Lay out these lines as a numbered list, leaving out any blank lines. Include every one of the records.

A run of records:

— begin —

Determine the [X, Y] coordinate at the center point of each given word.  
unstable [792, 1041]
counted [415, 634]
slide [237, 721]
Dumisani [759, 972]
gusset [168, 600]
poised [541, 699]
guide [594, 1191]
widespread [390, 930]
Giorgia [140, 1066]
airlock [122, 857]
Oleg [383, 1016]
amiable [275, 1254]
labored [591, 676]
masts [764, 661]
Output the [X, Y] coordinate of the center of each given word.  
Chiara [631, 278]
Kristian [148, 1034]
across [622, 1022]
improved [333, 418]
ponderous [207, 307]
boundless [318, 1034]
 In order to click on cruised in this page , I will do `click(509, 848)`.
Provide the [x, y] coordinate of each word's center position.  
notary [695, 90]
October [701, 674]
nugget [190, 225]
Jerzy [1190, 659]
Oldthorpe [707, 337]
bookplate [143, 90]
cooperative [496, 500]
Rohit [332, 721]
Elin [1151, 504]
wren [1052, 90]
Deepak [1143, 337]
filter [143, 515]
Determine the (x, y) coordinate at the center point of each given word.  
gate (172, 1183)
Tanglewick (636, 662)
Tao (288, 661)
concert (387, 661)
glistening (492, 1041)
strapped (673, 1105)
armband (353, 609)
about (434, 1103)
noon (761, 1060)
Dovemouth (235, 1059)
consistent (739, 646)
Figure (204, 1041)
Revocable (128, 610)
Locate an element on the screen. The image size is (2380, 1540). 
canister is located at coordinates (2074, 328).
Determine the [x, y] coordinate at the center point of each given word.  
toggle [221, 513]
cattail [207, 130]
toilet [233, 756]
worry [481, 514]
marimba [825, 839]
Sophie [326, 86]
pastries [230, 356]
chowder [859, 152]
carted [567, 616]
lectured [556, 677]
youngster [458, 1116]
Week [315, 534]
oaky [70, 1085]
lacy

— end —

== Finished task ==
1. Determine the [X, Y] coordinate at the center point of each given word.  
2. unstable [792, 1041]
3. counted [415, 634]
4. slide [237, 721]
5. Dumisani [759, 972]
6. gusset [168, 600]
7. poised [541, 699]
8. guide [594, 1191]
9. widespread [390, 930]
10. Giorgia [140, 1066]
11. airlock [122, 857]
12. Oleg [383, 1016]
13. amiable [275, 1254]
14. labored [591, 676]
15. masts [764, 661]
16. Output the [X, Y] coordinate of the center of each given word.  
17. Chiara [631, 278]
18. Kristian [148, 1034]
19. across [622, 1022]
20. improved [333, 418]
21. ponderous [207, 307]
22. boundless [318, 1034]
23.  In order to click on cruised in this page , I will do `click(509, 848)`.
24. Provide the [x, y] coordinate of each word's center position.  
25. notary [695, 90]
26. October [701, 674]
27. nugget [190, 225]
28. Jerzy [1190, 659]
29. Oldthorpe [707, 337]
30. bookplate [143, 90]
31. cooperative [496, 500]
32. Rohit [332, 721]
33. Elin [1151, 504]
34. wren [1052, 90]
35. Deepak [1143, 337]
36. filter [143, 515]
37. Determine the (x, y) coordinate at the center point of each given word.  
38. gate (172, 1183)
39. Tanglewick (636, 662)
40. Tao (288, 661)
41. concert (387, 661)
42. glistening (492, 1041)
43. strapped (673, 1105)
44. armband (353, 609)
45. about (434, 1103)
46. noon (761, 1060)
47. Dovemouth (235, 1059)
48. consistent (739, 646)
49. Figure (204, 1041)
50. Revocable (128, 610)
51. Locate an element on the screen. The image size is (2380, 1540). 
52. canister is located at coordinates (2074, 328).
53. Determine the [x, y] coordinate at the center point of each given word.  
54. toggle [221, 513]
55. cattail [207, 130]
56. toilet [233, 756]
57. worry [481, 514]
58. marimba [825, 839]
59. Sophie [326, 86]
60. pastries [230, 356]
61. chowder [859, 152]
62. carted [567, 616]
63. lectured [556, 677]
64. youngster [458, 1116]
65. Week [315, 534]
66. oaky [70, 1085]
67. lacy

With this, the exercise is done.